┌────────

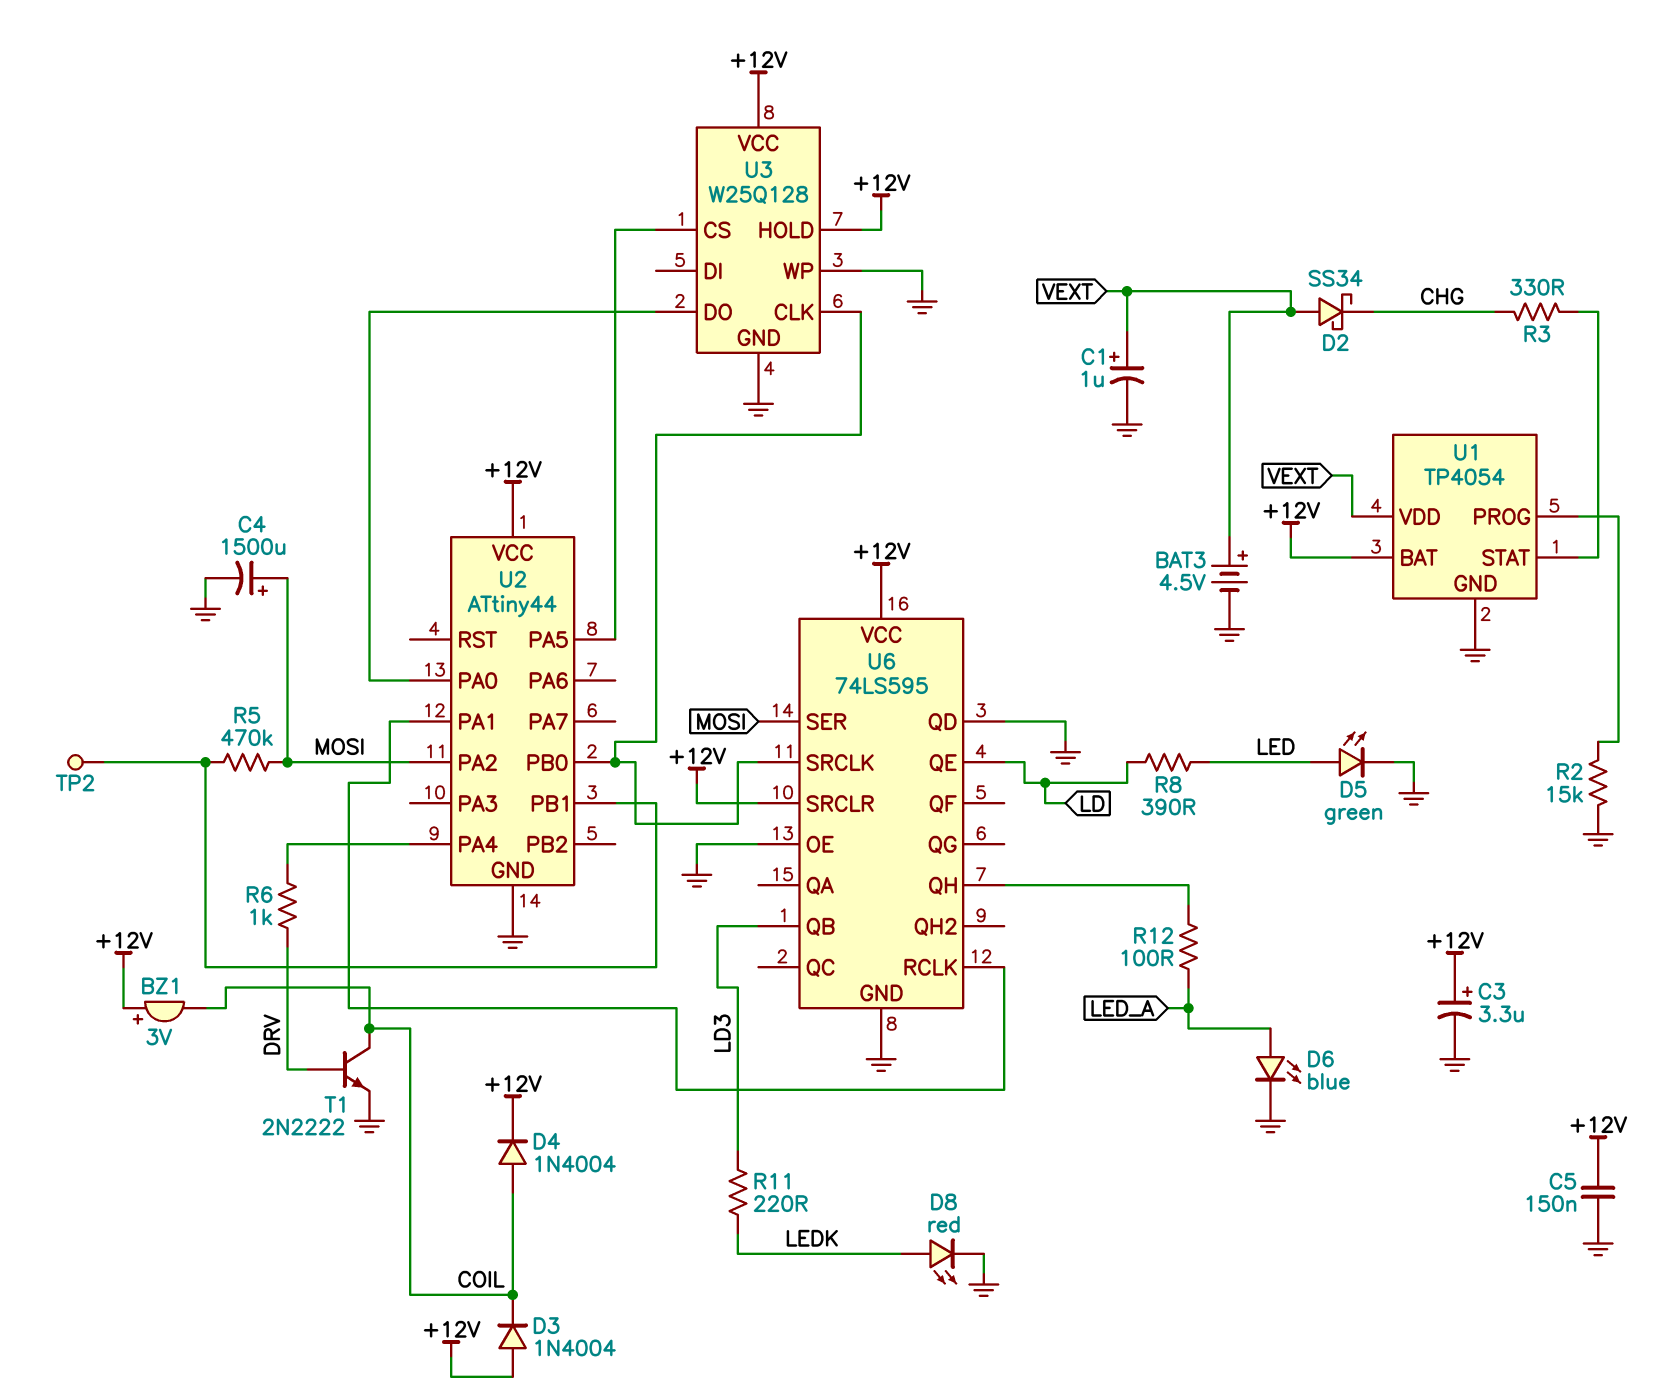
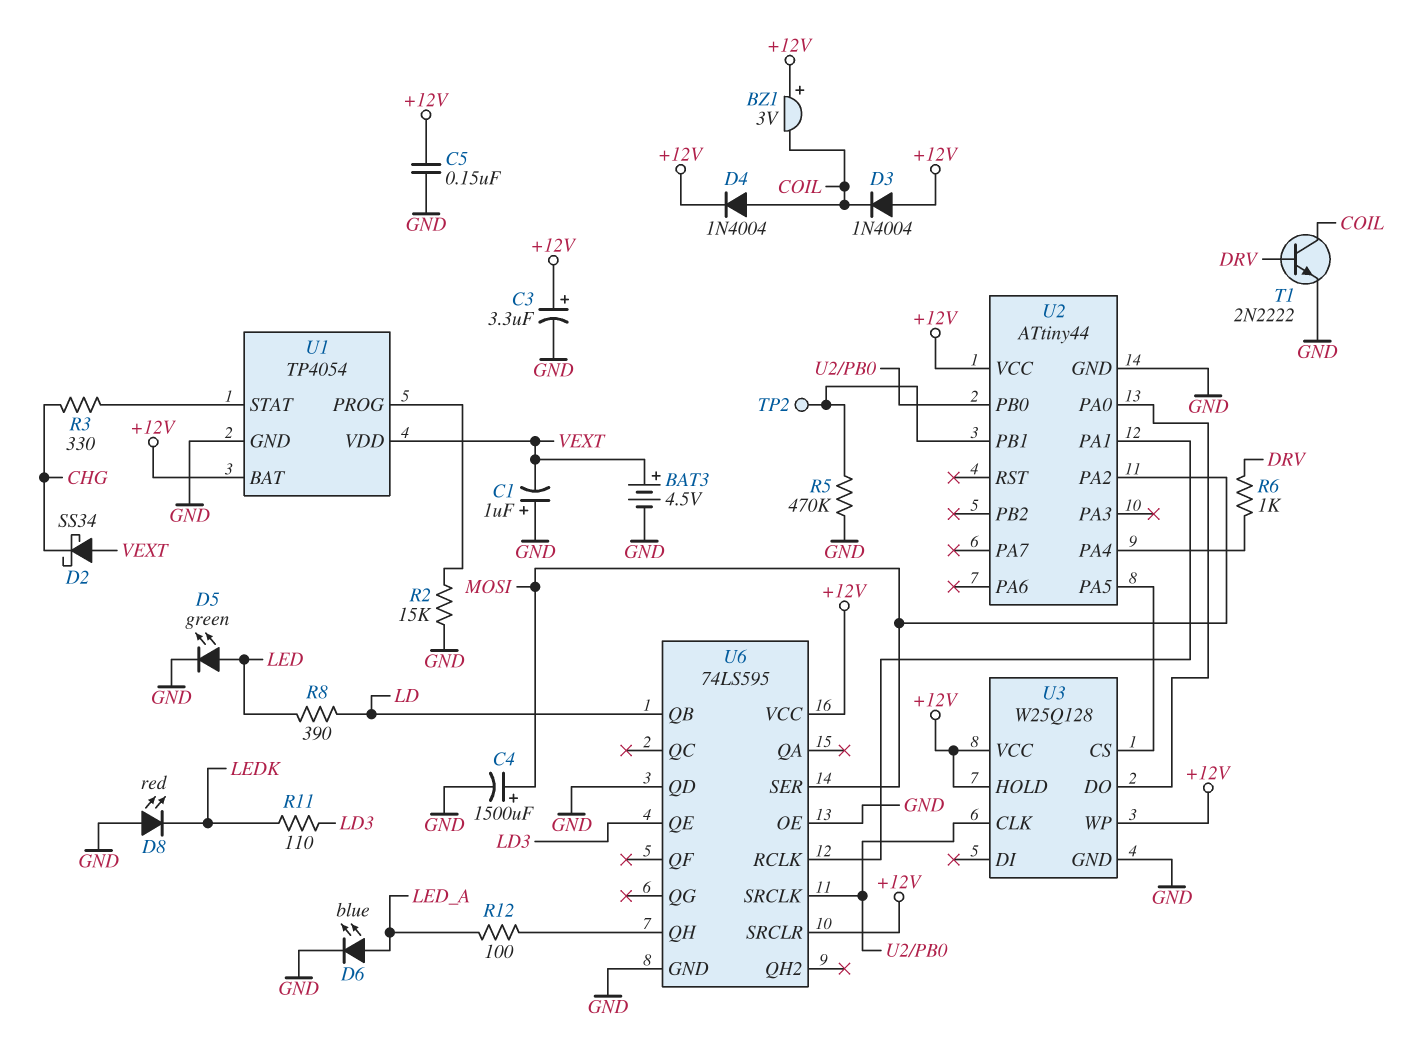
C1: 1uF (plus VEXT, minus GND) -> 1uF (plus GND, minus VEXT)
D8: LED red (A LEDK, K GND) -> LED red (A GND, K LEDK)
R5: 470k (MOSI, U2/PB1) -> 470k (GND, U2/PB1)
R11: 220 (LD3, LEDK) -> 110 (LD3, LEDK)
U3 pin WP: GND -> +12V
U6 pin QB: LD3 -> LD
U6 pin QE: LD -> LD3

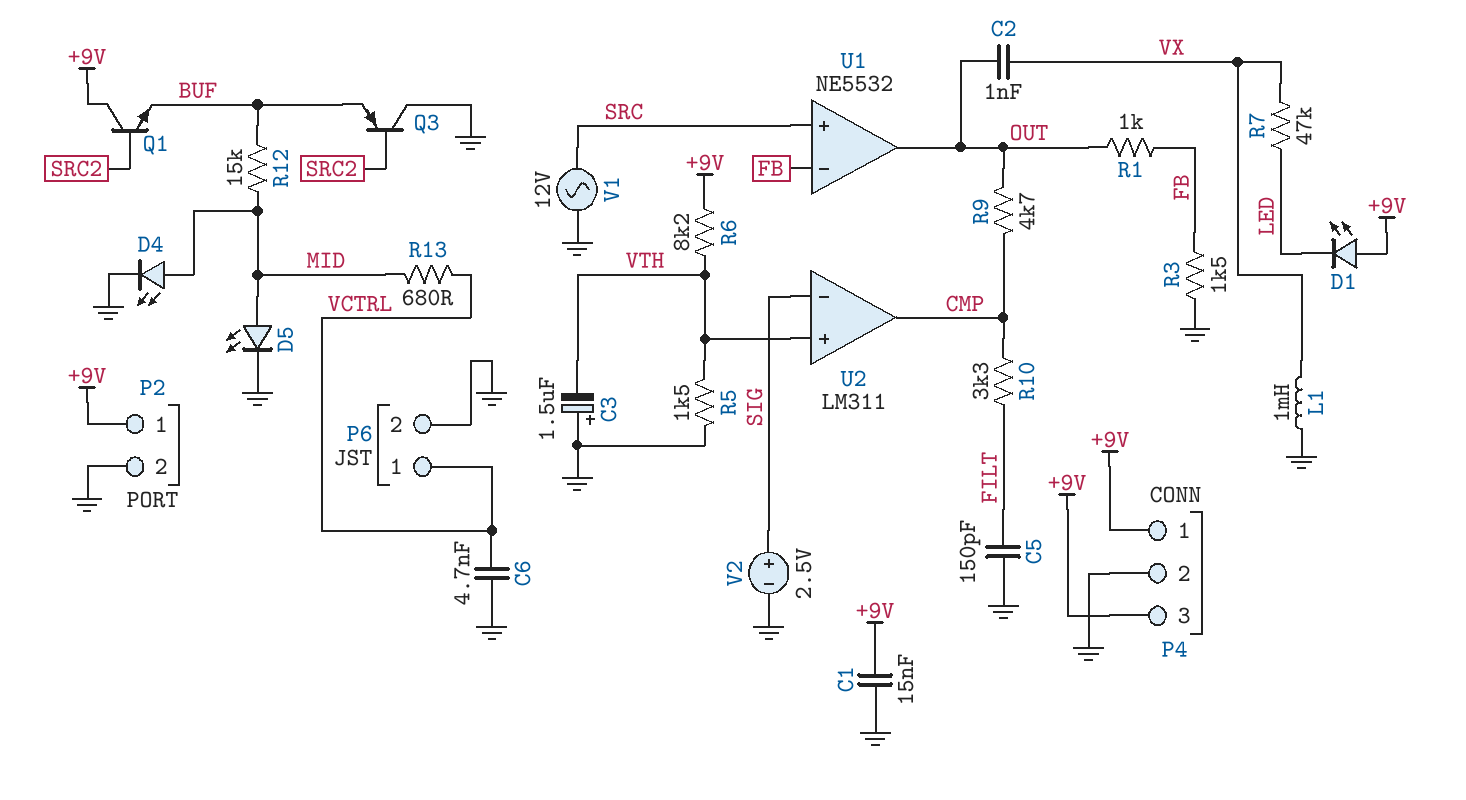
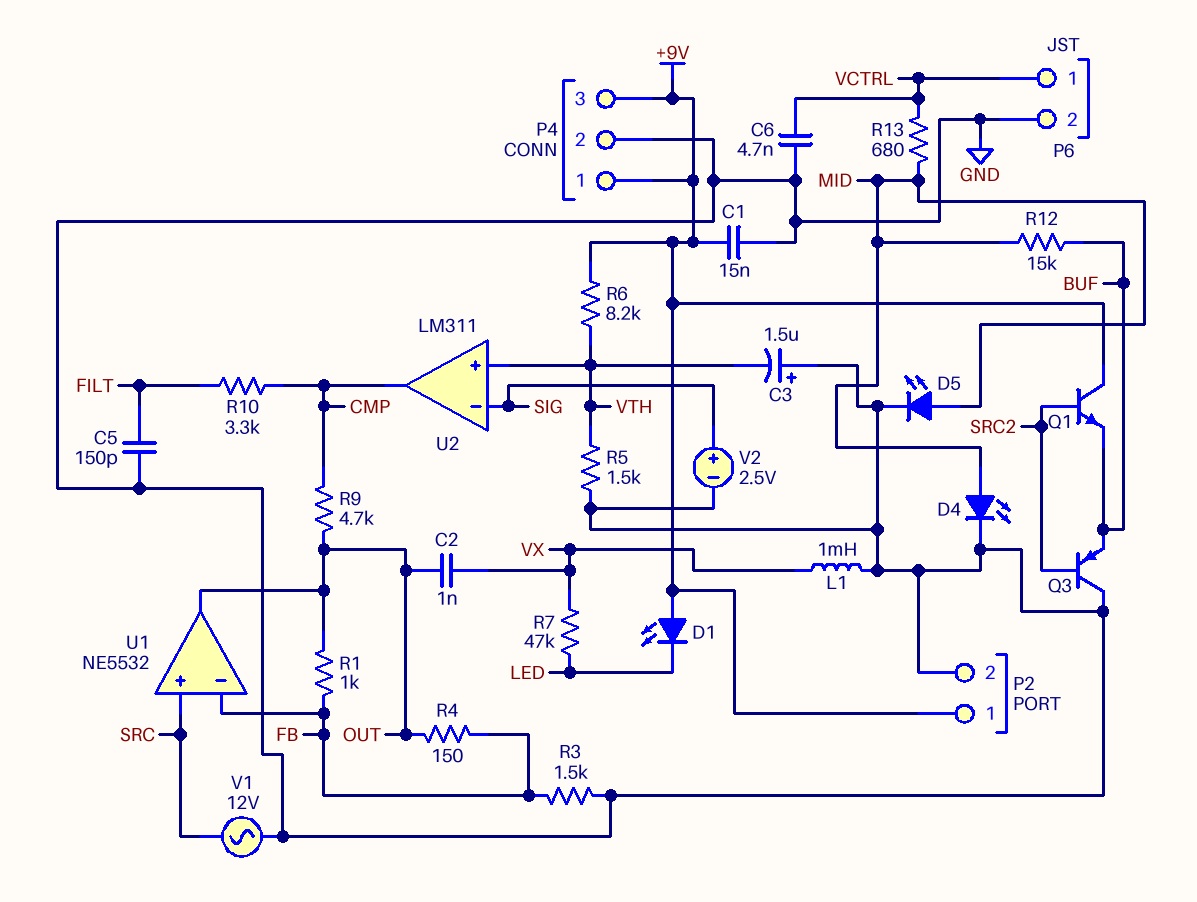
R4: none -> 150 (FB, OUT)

└────────

#### PROBLEM
Could you retype exactly, and only, the lines running from the one with "R5: 470k (MOSI, U2/PB1) -> 470k (GND, U2/PB1)" to the last line of the listing, while leaving any pictures out?

#### SOLUTION FOR THIS EXERCISE
R5: 470k (MOSI, U2/PB1) -> 470k (GND, U2/PB1)
R11: 220 (LD3, LEDK) -> 110 (LD3, LEDK)
U3 pin WP: GND -> +12V
U6 pin QB: LD3 -> LD
U6 pin QE: LD -> LD3

R4: none -> 150 (FB, OUT)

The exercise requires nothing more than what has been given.